◆ ACTION ITEM:
Quote the records beneath, complete and exact. Leave out images.

[[ RECORD SET, beginning ]]

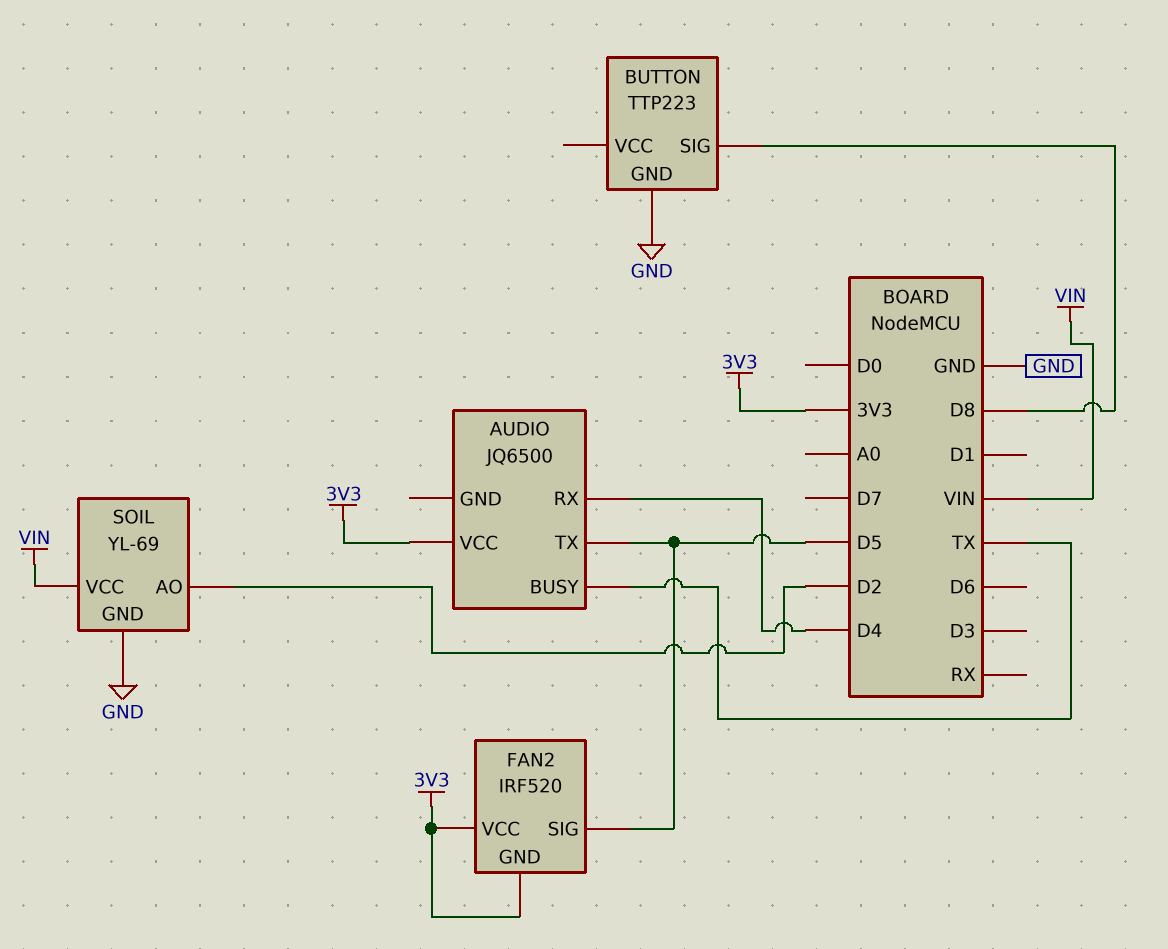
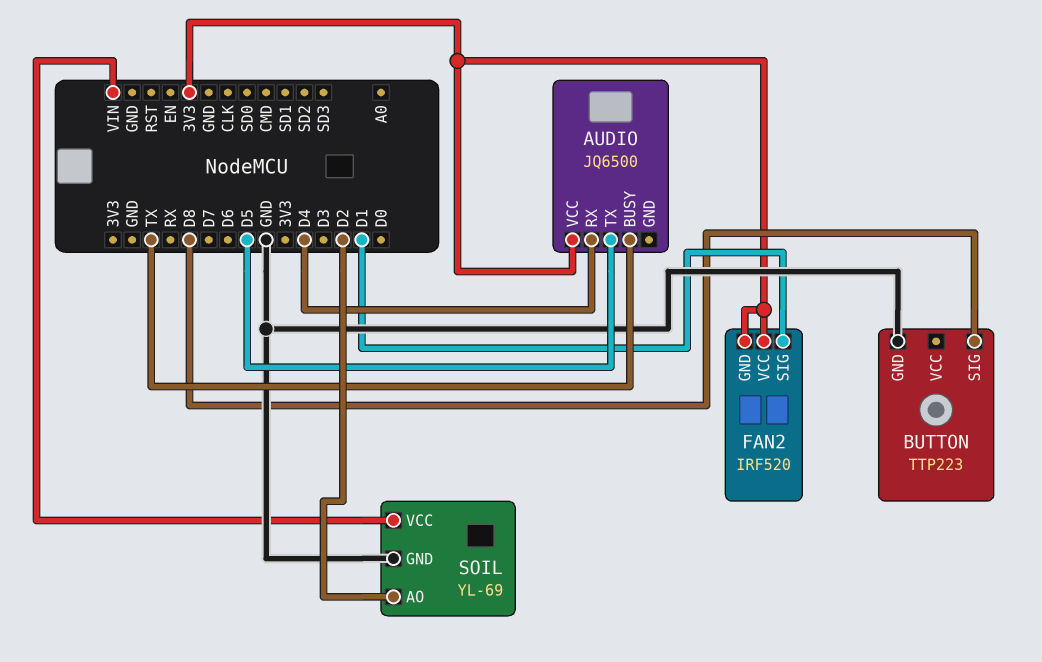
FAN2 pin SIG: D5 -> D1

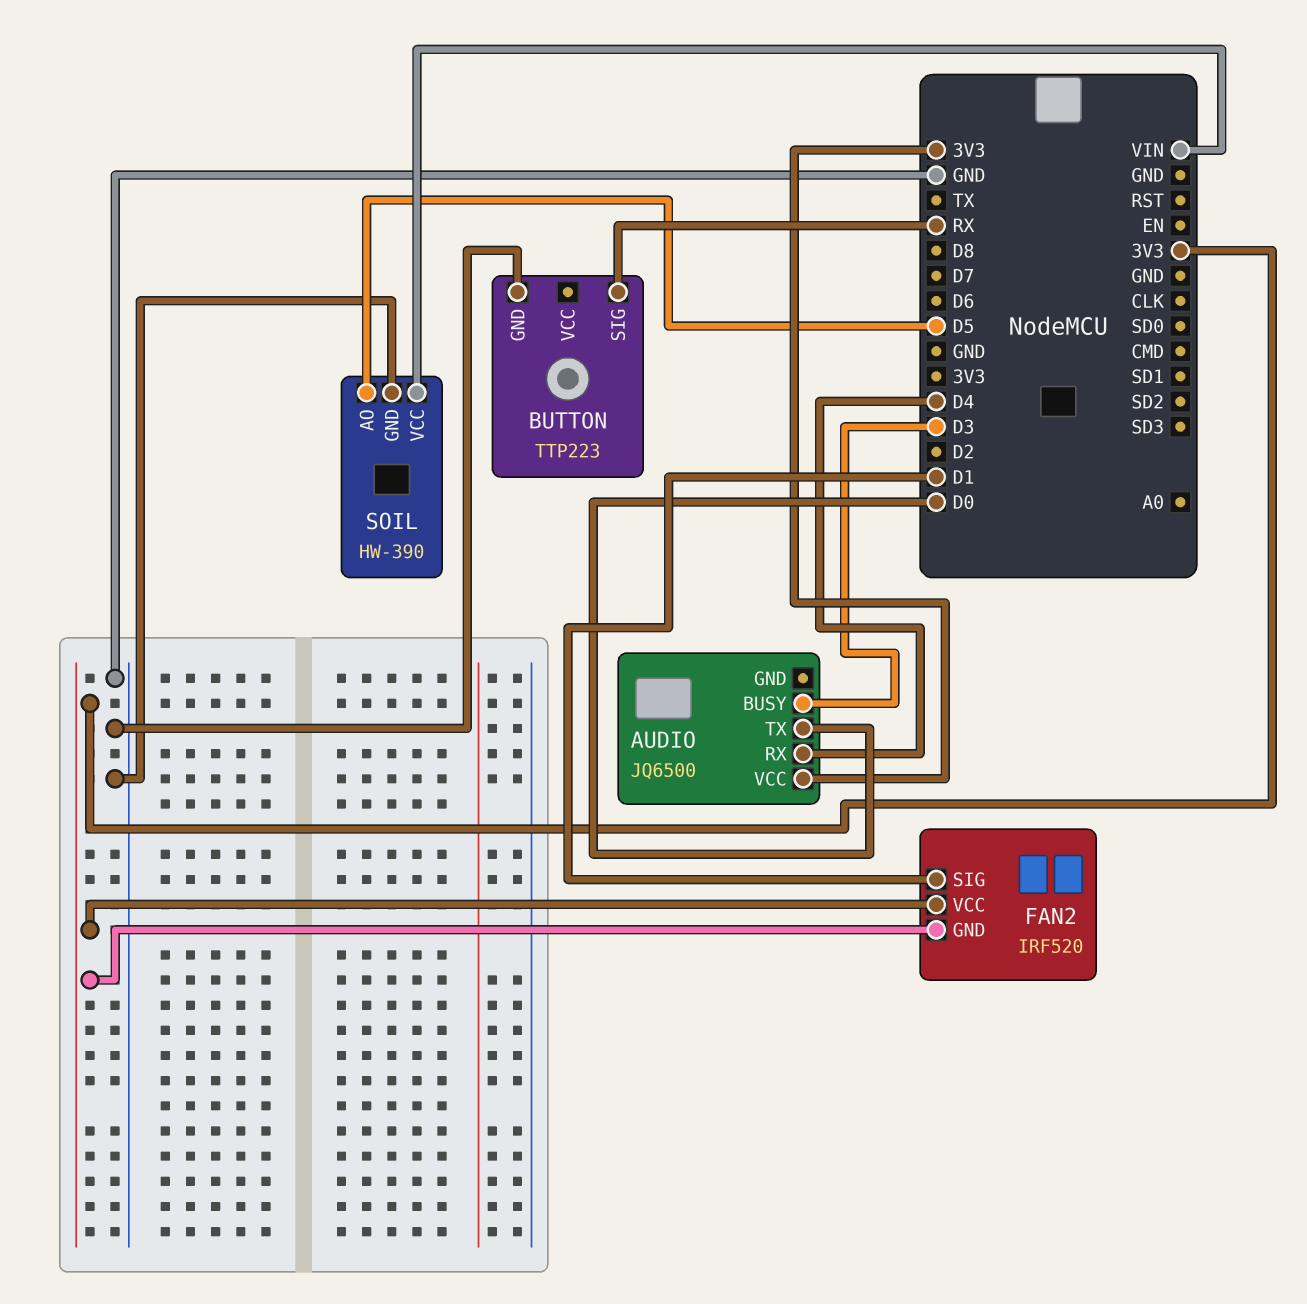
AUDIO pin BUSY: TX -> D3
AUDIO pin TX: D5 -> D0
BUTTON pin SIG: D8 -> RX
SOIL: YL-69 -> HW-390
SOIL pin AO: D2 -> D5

[[ RECORD SET, end ]]

◆ SOLUTION FOR THIS TASK:
FAN2 pin SIG: D5 -> D1

AUDIO pin BUSY: TX -> D3
AUDIO pin TX: D5 -> D0
BUTTON pin SIG: D8 -> RX
SOIL: YL-69 -> HW-390
SOIL pin AO: D2 -> D5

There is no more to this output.